• **WHAT THE EXERCISE ASKS**: Exact wording is required for every entry; transcribe all of them and leave the images out.

(Object tracking records)
----

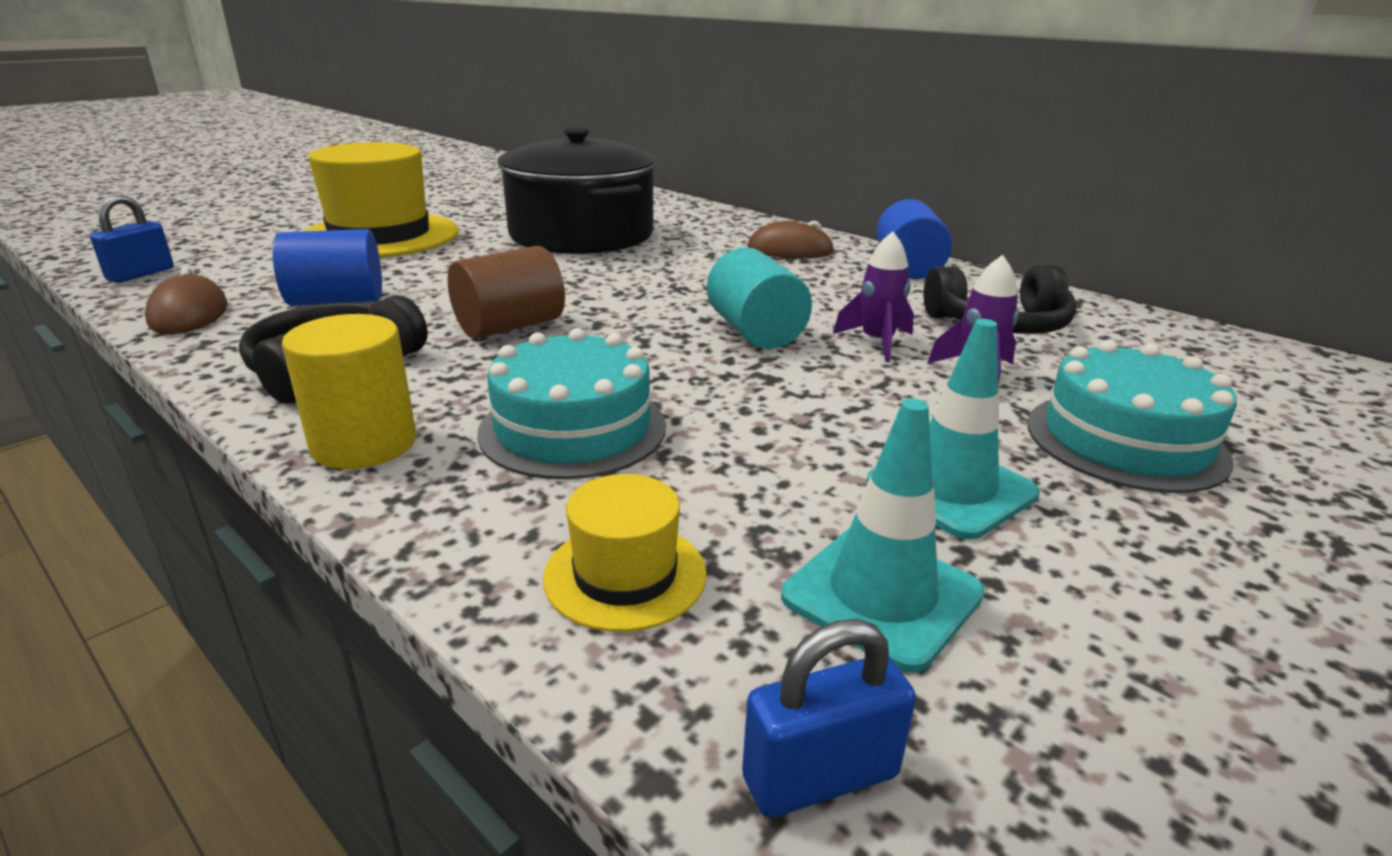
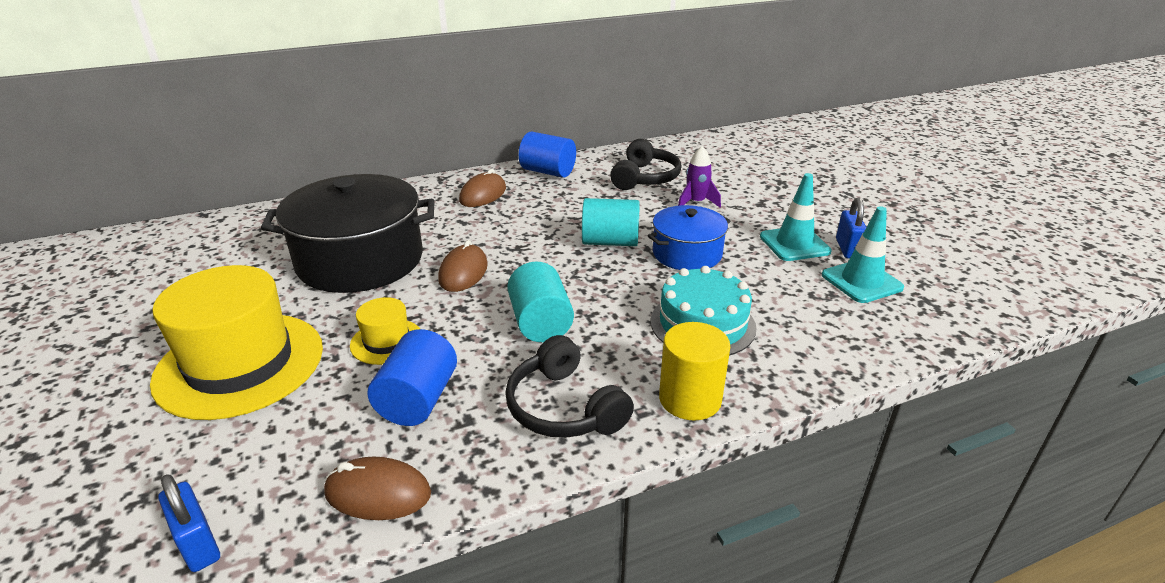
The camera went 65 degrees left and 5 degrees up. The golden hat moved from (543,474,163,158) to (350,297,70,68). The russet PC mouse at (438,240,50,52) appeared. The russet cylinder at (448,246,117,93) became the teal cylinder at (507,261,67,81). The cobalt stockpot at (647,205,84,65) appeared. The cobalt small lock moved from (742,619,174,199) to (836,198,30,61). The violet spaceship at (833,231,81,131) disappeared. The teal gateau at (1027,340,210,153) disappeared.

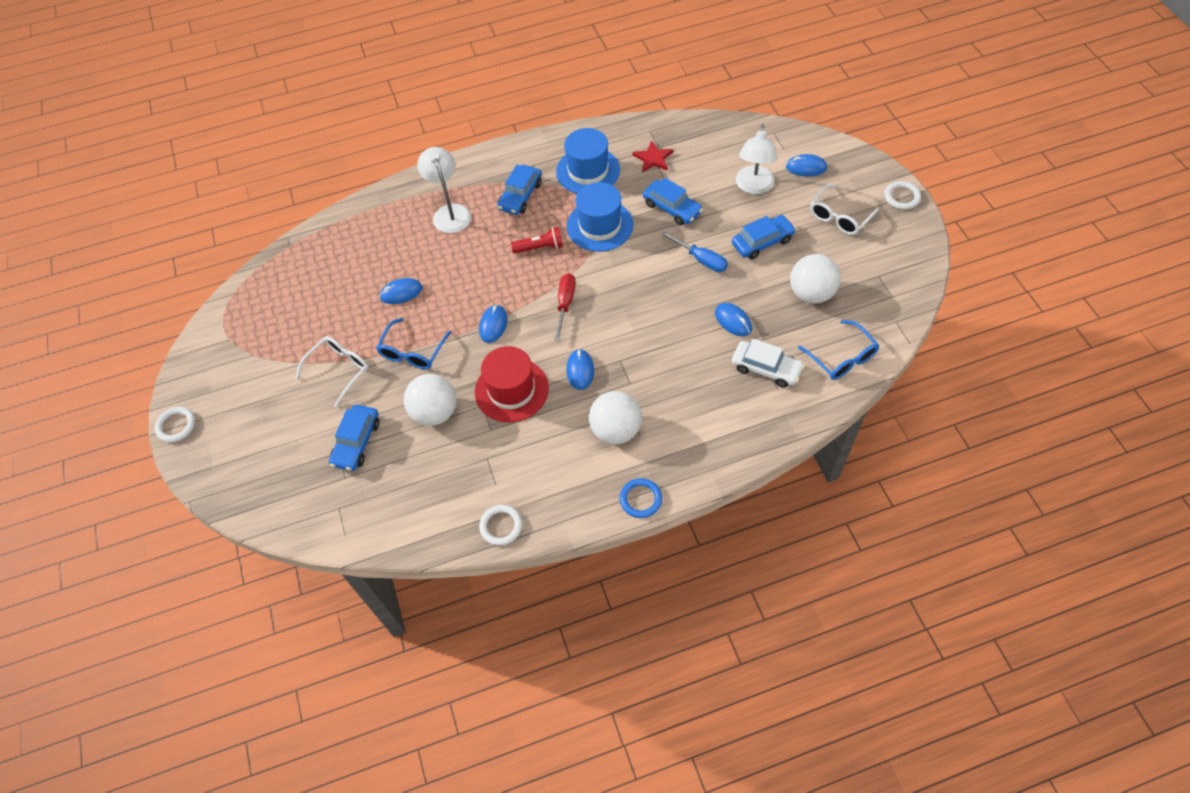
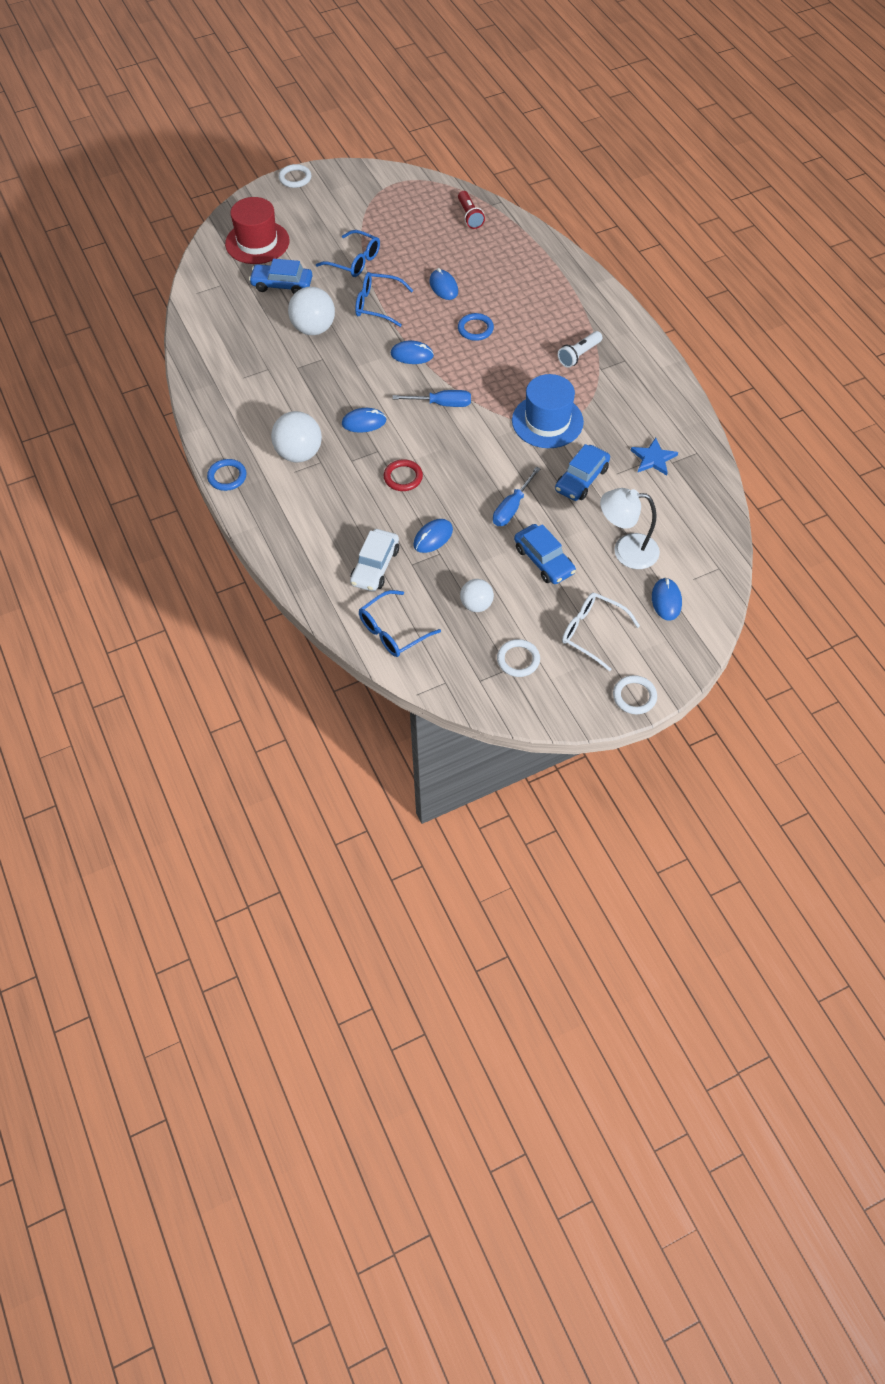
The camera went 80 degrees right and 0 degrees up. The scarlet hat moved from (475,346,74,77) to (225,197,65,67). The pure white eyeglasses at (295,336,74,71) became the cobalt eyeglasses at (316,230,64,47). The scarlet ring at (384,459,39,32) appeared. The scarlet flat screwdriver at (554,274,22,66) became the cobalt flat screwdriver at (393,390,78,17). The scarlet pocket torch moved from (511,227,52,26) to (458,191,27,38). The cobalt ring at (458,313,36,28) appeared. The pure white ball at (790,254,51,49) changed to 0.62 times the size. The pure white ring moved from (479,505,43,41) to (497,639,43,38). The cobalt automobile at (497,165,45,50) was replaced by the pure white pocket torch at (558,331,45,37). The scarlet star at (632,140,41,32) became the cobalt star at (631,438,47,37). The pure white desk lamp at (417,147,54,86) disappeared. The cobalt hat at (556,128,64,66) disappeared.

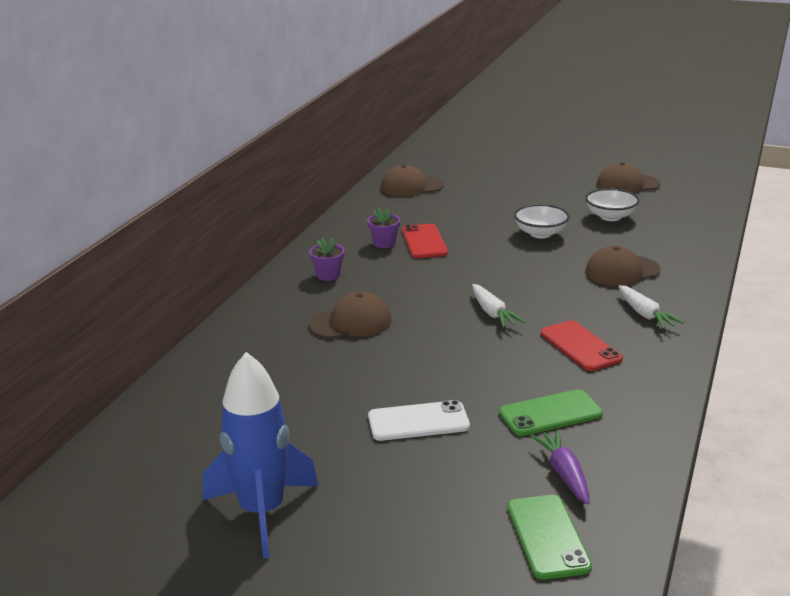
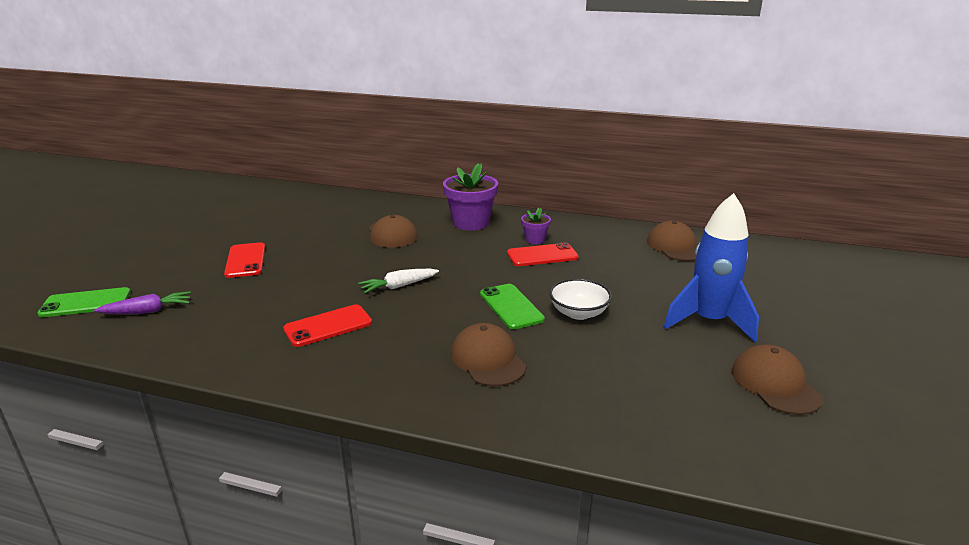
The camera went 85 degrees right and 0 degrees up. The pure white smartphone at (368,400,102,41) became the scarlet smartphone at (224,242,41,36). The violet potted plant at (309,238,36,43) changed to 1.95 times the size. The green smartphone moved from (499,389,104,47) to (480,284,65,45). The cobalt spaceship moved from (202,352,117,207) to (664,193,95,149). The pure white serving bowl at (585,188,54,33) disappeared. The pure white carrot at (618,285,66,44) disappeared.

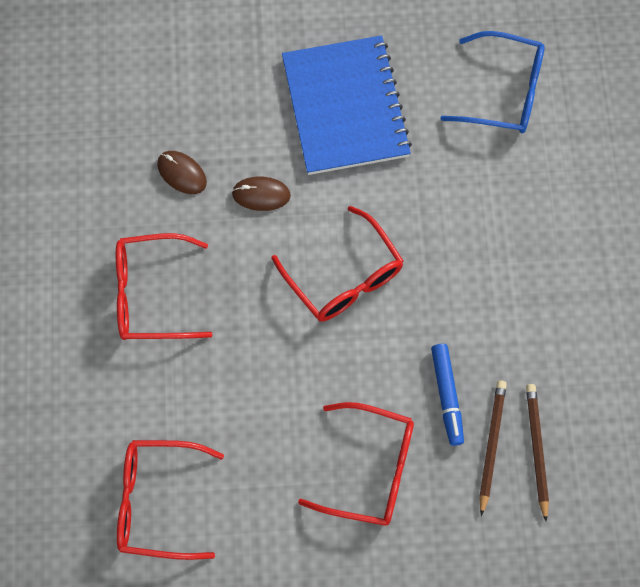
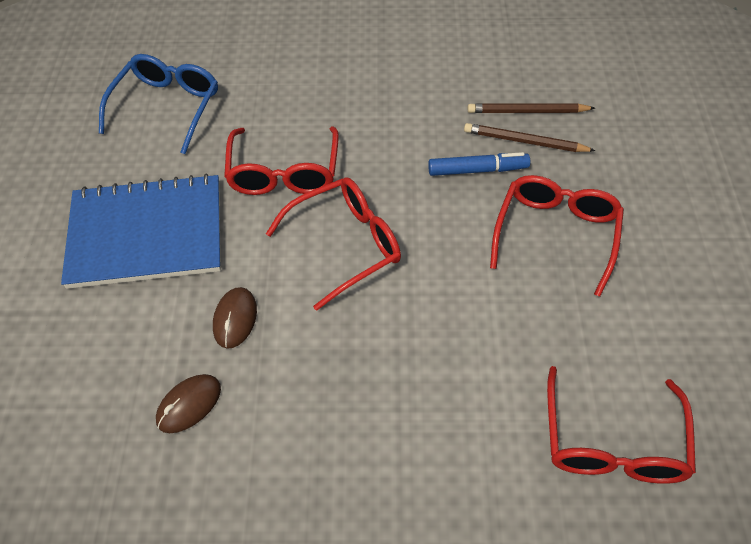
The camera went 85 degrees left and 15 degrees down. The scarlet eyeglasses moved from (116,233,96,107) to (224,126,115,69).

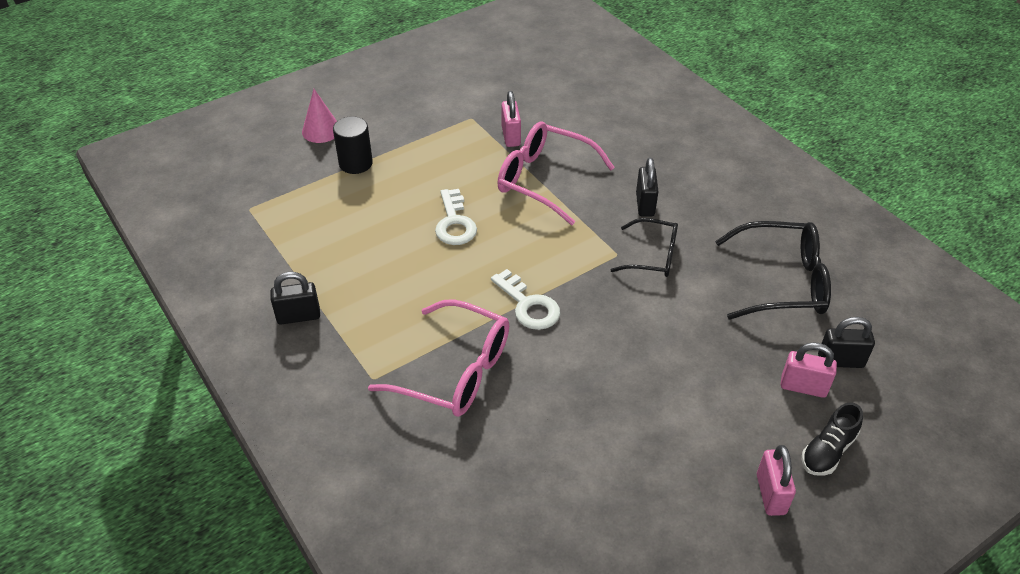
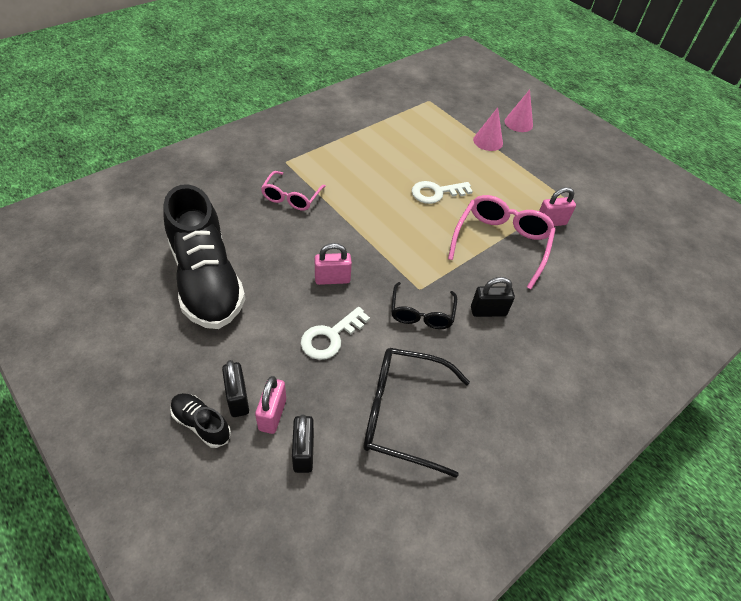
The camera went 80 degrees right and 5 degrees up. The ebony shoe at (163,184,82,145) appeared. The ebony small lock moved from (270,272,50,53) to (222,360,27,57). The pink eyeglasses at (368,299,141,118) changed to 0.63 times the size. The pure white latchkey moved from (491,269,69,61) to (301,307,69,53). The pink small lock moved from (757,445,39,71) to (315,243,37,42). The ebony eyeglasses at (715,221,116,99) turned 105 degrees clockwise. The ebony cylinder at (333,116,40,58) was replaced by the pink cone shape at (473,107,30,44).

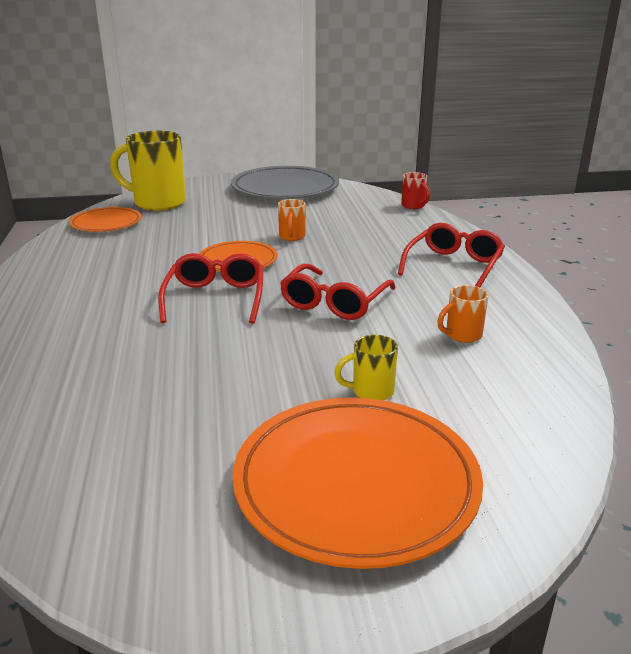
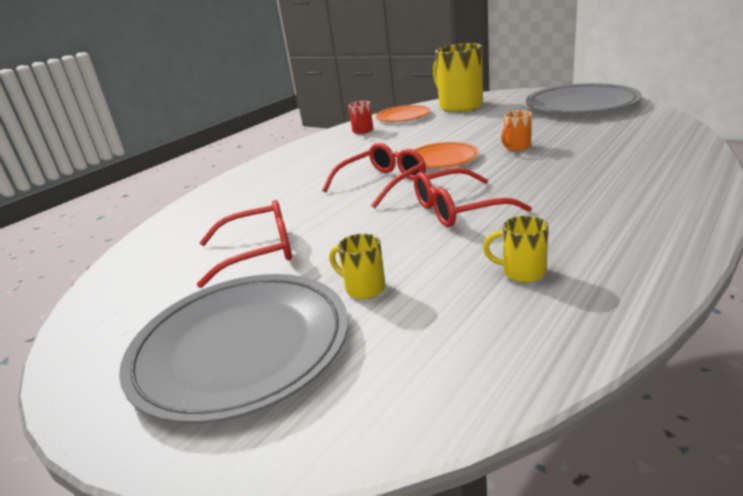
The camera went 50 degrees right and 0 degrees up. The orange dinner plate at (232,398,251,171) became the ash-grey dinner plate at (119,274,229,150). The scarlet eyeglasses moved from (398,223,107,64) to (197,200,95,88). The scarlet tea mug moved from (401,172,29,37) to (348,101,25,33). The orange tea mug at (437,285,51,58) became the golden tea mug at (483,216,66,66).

----

• **OUTPUT FOR THIS EXERCISE**:
The camera went 65 degrees left and 5 degrees up. The golden hat moved from (543,474,163,158) to (350,297,70,68). The russet PC mouse at (438,240,50,52) appeared. The russet cylinder at (448,246,117,93) became the teal cylinder at (507,261,67,81). The cobalt stockpot at (647,205,84,65) appeared. The cobalt small lock moved from (742,619,174,199) to (836,198,30,61). The violet spaceship at (833,231,81,131) disappeared. The teal gateau at (1027,340,210,153) disappeared.

The camera went 80 degrees right and 0 degrees up. The scarlet hat moved from (475,346,74,77) to (225,197,65,67). The pure white eyeglasses at (295,336,74,71) became the cobalt eyeglasses at (316,230,64,47). The scarlet ring at (384,459,39,32) appeared. The scarlet flat screwdriver at (554,274,22,66) became the cobalt flat screwdriver at (393,390,78,17). The scarlet pocket torch moved from (511,227,52,26) to (458,191,27,38). The cobalt ring at (458,313,36,28) appeared. The pure white ball at (790,254,51,49) changed to 0.62 times the size. The pure white ring moved from (479,505,43,41) to (497,639,43,38). The cobalt automobile at (497,165,45,50) was replaced by the pure white pocket torch at (558,331,45,37). The scarlet star at (632,140,41,32) became the cobalt star at (631,438,47,37). The pure white desk lamp at (417,147,54,86) disappeared. The cobalt hat at (556,128,64,66) disappeared.

The camera went 85 degrees right and 0 degrees up. The pure white smartphone at (368,400,102,41) became the scarlet smartphone at (224,242,41,36). The violet potted plant at (309,238,36,43) changed to 1.95 times the size. The green smartphone moved from (499,389,104,47) to (480,284,65,45). The cobalt spaceship moved from (202,352,117,207) to (664,193,95,149). The pure white serving bowl at (585,188,54,33) disappeared. The pure white carrot at (618,285,66,44) disappeared.

The camera went 85 degrees left and 15 degrees down. The scarlet eyeglasses moved from (116,233,96,107) to (224,126,115,69).

The camera went 80 degrees right and 5 degrees up. The ebony shoe at (163,184,82,145) appeared. The ebony small lock moved from (270,272,50,53) to (222,360,27,57). The pink eyeglasses at (368,299,141,118) changed to 0.63 times the size. The pure white latchkey moved from (491,269,69,61) to (301,307,69,53). The pink small lock moved from (757,445,39,71) to (315,243,37,42). The ebony eyeglasses at (715,221,116,99) turned 105 degrees clockwise. The ebony cylinder at (333,116,40,58) was replaced by the pink cone shape at (473,107,30,44).

The camera went 50 degrees right and 0 degrees up. The orange dinner plate at (232,398,251,171) became the ash-grey dinner plate at (119,274,229,150). The scarlet eyeglasses moved from (398,223,107,64) to (197,200,95,88). The scarlet tea mug moved from (401,172,29,37) to (348,101,25,33). The orange tea mug at (437,285,51,58) became the golden tea mug at (483,216,66,66).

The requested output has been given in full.